**Stored data entries**
▼
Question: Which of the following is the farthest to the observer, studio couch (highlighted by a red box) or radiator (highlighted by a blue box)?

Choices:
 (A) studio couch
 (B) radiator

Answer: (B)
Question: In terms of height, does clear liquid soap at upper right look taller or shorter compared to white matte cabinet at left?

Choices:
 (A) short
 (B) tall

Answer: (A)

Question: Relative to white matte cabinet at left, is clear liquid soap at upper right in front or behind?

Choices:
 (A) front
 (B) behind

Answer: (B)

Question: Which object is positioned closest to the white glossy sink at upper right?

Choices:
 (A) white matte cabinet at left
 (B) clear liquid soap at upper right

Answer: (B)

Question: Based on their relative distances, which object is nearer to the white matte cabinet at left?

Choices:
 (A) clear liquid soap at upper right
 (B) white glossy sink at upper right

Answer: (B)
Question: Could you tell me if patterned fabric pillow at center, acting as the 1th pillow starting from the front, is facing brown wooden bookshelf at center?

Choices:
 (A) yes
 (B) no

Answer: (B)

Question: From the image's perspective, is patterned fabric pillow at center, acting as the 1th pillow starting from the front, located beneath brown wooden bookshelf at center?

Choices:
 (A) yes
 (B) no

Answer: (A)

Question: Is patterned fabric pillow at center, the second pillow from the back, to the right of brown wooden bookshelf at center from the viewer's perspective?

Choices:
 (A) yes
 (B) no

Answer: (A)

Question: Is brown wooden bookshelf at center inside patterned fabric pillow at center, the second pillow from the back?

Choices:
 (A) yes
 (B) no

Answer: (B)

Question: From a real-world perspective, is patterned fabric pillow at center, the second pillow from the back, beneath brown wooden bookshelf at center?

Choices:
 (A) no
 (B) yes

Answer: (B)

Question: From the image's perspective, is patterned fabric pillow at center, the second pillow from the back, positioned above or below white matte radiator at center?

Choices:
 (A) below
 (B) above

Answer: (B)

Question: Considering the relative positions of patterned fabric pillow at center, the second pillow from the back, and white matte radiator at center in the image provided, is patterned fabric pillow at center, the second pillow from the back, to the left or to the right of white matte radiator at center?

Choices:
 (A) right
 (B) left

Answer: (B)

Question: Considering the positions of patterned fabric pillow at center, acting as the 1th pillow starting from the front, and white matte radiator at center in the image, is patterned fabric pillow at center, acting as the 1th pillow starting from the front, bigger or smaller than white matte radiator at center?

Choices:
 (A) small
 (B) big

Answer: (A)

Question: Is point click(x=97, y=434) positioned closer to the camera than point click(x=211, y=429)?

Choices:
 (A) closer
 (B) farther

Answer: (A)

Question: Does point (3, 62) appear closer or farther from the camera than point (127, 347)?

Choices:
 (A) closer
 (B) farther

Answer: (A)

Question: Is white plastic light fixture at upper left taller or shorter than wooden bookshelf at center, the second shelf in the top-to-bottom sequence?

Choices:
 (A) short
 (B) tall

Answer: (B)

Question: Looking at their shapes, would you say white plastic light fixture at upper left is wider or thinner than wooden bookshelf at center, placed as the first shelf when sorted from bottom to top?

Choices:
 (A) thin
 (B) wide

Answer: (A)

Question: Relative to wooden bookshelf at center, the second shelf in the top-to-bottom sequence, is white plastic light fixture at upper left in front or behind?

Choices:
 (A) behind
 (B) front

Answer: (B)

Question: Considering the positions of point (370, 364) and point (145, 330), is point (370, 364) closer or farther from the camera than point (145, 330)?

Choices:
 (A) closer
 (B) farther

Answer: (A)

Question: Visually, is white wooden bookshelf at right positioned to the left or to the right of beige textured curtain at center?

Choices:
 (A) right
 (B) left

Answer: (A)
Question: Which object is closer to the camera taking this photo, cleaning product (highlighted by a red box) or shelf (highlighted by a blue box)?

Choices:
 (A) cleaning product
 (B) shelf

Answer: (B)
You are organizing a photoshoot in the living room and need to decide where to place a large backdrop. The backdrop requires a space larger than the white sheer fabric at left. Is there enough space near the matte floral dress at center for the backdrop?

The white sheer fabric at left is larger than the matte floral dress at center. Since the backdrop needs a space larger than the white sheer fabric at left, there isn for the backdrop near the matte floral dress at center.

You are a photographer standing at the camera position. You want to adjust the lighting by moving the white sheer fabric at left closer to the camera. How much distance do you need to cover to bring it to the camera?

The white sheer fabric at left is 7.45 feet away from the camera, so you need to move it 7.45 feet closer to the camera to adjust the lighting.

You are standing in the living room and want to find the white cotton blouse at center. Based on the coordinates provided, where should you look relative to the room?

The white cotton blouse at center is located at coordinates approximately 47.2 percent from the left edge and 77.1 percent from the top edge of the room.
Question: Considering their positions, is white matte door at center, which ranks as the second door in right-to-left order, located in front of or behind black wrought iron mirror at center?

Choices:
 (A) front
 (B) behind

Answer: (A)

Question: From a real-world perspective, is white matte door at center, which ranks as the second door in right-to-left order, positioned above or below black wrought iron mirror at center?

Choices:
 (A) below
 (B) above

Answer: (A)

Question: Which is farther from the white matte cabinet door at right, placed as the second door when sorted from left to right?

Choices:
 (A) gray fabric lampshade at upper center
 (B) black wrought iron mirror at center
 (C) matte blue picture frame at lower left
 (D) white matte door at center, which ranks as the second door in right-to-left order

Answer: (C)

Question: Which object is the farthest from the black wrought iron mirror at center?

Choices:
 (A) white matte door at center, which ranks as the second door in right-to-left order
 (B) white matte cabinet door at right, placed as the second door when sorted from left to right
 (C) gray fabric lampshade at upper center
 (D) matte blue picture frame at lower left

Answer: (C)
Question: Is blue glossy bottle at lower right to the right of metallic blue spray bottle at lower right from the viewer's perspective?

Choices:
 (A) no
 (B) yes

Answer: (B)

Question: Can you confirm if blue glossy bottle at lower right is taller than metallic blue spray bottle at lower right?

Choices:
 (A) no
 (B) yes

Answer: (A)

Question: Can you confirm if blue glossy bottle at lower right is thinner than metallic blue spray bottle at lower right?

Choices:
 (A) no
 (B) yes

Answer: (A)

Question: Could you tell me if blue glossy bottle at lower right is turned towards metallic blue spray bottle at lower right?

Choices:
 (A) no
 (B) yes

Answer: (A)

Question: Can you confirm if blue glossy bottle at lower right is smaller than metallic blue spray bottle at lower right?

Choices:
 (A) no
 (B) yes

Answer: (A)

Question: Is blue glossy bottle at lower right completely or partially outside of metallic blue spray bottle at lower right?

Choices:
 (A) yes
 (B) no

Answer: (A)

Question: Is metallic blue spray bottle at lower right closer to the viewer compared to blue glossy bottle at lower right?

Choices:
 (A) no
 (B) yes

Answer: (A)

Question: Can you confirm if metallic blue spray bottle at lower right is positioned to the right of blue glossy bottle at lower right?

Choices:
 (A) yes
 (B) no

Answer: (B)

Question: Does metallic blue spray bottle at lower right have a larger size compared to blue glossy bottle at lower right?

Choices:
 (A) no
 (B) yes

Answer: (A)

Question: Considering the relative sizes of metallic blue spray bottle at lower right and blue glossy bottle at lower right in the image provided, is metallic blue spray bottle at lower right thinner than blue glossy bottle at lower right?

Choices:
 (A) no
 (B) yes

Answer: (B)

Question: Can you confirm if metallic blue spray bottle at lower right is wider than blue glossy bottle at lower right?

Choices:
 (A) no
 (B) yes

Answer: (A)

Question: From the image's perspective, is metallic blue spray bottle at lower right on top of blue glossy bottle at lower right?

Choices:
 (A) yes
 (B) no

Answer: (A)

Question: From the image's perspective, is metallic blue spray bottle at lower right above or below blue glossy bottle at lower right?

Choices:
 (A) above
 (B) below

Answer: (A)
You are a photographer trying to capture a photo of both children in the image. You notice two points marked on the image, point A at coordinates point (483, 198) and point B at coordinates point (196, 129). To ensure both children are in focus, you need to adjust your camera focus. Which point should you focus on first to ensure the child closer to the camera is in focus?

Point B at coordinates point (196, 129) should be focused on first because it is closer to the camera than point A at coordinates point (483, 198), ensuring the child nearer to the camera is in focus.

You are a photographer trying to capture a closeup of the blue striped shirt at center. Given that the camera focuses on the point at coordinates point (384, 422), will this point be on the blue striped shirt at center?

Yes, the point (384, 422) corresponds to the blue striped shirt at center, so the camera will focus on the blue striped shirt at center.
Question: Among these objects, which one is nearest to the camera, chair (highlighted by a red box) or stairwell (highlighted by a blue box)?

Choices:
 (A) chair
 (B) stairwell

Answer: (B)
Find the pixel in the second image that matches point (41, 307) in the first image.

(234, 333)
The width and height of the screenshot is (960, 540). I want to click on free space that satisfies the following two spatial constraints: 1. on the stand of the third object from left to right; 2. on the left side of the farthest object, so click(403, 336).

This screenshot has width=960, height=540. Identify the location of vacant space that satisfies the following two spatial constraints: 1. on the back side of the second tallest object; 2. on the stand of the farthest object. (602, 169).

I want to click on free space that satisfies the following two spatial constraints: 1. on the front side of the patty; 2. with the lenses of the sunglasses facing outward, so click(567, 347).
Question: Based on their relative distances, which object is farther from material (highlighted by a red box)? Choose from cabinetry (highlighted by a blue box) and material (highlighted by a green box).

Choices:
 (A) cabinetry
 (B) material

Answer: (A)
▲
**Work instruction**
Report each line in the records above that contains the string "sequence", treating uppercase and lowercase as different.

**Response for this exercise**
Question: Is white plastic light fixture at upper left taller or shorter than wooden bookshelf at center, the second shelf in the top-to-bottom sequence?
Question: Relative to wooden bookshelf at center, the second shelf in the top-to-bottom sequence, is white plastic light fixture at upper left in front or behind?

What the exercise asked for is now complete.